• **WRITTEN PROBLEM**: Rewrite everything from the line containing "edge is located at coordinates (530, 98)." down to the line containing "The width and", replacing "object" with "item" and leaving all else unchanged.
## Begin DATA TO USE
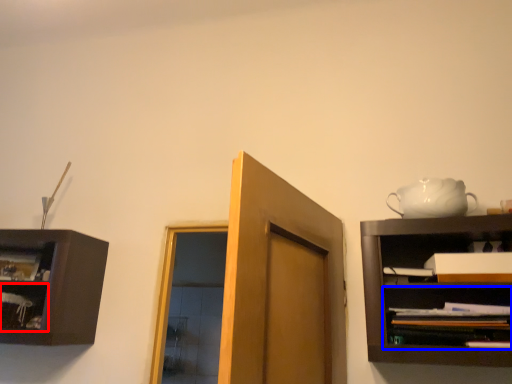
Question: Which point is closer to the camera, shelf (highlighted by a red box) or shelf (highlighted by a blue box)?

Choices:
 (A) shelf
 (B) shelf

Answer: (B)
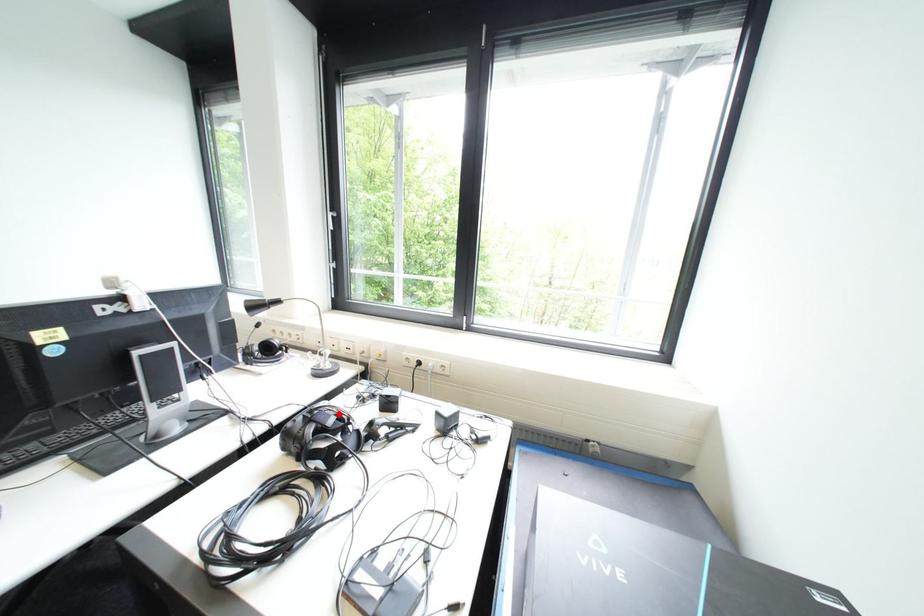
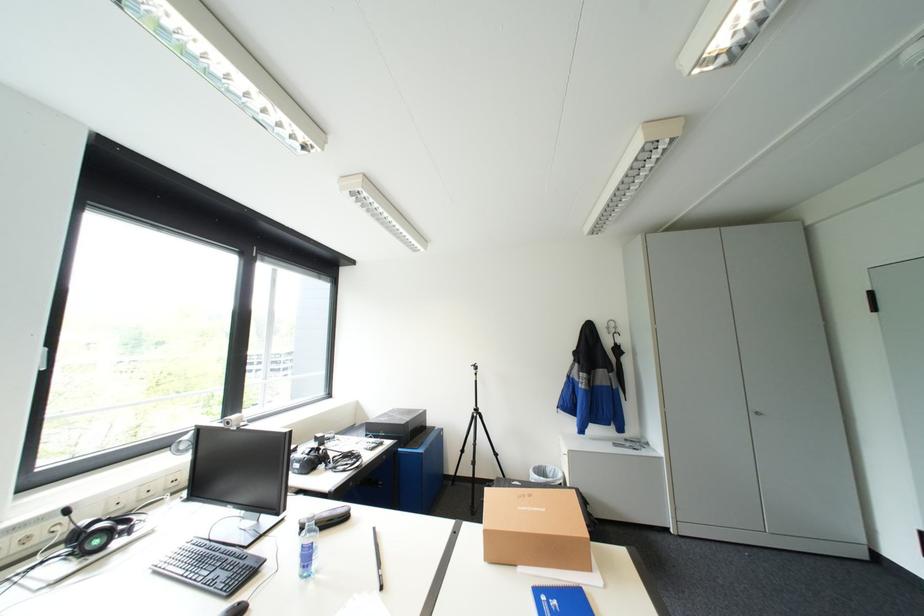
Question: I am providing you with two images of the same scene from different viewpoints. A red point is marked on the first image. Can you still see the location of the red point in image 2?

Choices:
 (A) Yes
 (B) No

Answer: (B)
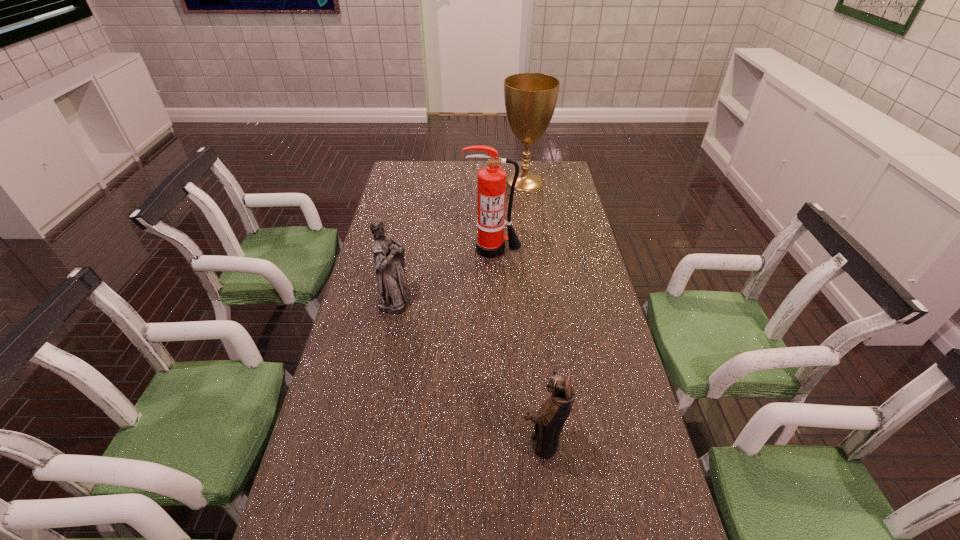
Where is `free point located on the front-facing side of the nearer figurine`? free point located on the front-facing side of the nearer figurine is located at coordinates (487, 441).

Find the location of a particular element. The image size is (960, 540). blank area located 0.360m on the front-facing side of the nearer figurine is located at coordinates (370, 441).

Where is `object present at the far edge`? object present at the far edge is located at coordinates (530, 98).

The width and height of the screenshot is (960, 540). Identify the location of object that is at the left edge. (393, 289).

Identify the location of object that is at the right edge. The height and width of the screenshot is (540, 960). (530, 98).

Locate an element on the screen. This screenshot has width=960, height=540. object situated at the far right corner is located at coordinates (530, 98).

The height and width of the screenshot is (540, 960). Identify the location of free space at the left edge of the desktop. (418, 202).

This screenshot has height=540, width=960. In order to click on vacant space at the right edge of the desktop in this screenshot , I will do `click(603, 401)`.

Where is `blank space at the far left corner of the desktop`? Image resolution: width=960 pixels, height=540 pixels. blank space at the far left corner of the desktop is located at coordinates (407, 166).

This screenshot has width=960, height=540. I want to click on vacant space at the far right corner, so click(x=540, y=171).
## End DATA TO USE
## Begin DATA TO USE
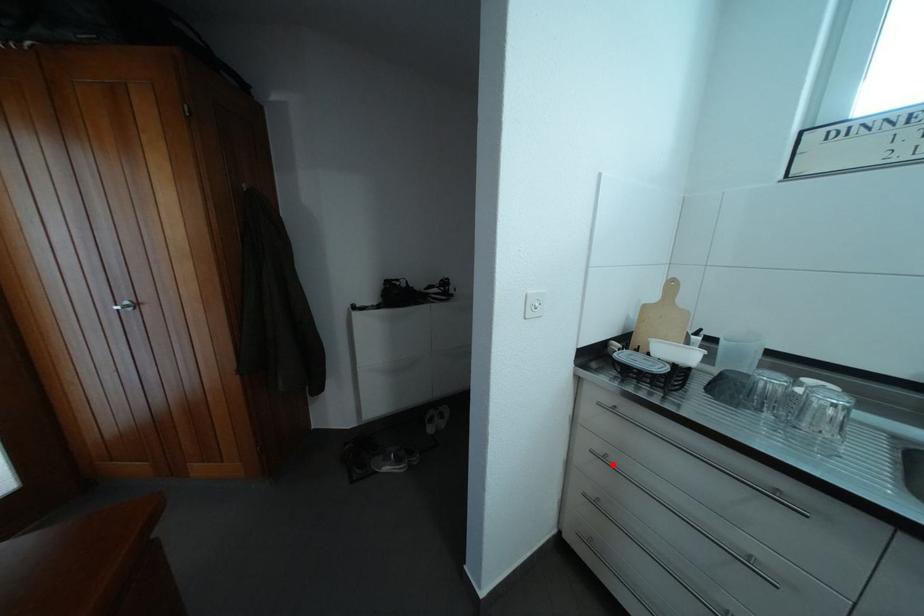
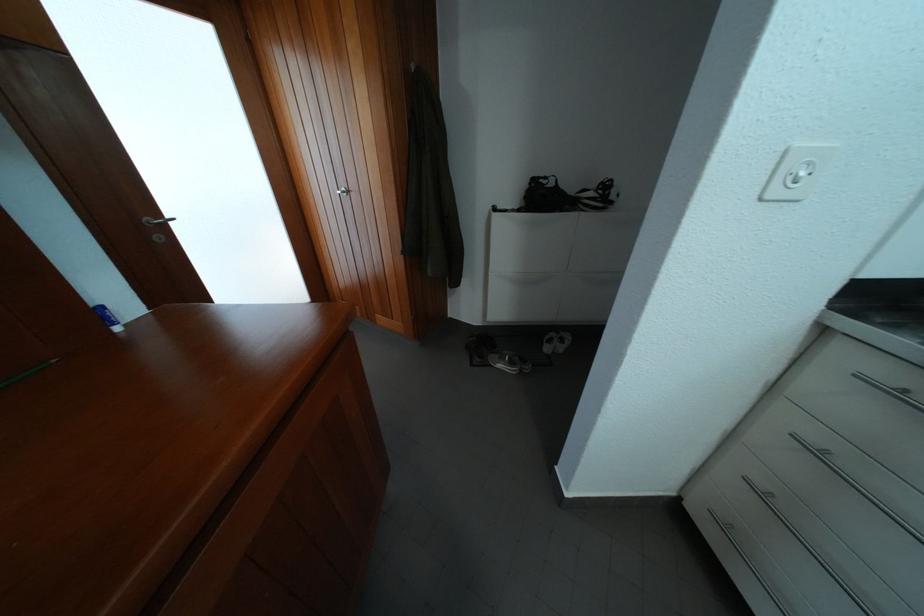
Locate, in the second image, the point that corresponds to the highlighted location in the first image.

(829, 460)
## End DATA TO USE
• **THE COMPLETED TASK**:
Where is `item present at the far edge`? item present at the far edge is located at coordinates (530, 98).

The width and height of the screenshot is (960, 540). Identify the location of item that is at the left edge. (393, 289).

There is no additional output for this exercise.